Requirements: Copy everything from "Question: Is green" down to "In the second" in the material below, renaming "radiator" to "heater" and leaving every other word as it stands. Give only those lines.

Records for processing:
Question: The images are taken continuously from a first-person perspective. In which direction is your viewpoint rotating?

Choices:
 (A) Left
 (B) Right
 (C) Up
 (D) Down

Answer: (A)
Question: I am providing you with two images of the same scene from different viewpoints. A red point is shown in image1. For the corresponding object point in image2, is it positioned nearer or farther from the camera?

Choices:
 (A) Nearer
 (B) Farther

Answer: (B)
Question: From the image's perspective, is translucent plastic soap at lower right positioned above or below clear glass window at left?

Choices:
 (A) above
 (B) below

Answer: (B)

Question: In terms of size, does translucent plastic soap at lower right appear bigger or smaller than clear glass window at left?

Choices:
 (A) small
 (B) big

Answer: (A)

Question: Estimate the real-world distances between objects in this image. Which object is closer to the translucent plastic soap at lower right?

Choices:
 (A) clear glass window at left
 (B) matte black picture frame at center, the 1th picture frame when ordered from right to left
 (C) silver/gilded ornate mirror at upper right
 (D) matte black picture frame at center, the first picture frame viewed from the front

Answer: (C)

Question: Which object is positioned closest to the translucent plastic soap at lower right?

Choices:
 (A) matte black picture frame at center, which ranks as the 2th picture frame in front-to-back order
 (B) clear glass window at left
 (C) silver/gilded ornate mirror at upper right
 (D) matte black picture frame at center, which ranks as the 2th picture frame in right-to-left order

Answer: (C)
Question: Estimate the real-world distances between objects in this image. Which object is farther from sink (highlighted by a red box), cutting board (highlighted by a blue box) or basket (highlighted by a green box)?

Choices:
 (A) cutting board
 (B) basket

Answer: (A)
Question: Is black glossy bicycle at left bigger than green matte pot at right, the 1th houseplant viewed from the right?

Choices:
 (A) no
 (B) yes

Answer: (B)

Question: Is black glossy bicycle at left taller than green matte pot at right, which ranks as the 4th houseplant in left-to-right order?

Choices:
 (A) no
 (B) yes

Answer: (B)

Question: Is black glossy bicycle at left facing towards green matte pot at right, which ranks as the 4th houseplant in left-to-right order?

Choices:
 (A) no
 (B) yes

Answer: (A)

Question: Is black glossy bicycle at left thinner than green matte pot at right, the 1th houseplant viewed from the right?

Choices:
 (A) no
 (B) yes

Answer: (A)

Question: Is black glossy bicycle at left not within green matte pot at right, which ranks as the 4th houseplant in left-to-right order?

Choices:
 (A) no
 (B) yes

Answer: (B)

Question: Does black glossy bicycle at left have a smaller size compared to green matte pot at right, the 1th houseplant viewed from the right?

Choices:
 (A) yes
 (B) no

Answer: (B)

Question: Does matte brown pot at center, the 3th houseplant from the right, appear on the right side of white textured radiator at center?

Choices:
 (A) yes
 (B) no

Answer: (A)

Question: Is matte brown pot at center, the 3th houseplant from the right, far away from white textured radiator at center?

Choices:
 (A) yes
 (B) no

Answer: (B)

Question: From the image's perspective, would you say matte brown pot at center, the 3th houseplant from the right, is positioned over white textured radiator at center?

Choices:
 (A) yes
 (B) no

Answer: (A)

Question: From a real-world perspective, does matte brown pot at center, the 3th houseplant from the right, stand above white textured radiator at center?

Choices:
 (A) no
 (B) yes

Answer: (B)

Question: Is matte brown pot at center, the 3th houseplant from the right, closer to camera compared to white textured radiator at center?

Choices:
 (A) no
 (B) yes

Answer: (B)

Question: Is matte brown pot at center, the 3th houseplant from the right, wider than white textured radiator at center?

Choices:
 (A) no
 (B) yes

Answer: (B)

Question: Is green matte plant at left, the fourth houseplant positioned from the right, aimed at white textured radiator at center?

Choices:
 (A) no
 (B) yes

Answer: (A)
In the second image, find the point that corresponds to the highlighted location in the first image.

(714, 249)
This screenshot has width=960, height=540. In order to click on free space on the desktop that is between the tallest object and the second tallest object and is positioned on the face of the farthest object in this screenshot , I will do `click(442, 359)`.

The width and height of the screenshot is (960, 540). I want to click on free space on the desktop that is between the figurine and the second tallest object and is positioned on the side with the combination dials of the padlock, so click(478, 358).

Task result:
Question: Is green matte plant at left, the fourth houseplant positioned from the right, aimed at white textured heater at center?

Choices:
 (A) no
 (B) yes

Answer: (A)
In the second image, find the point that corresponds to the highlighted location in the first image.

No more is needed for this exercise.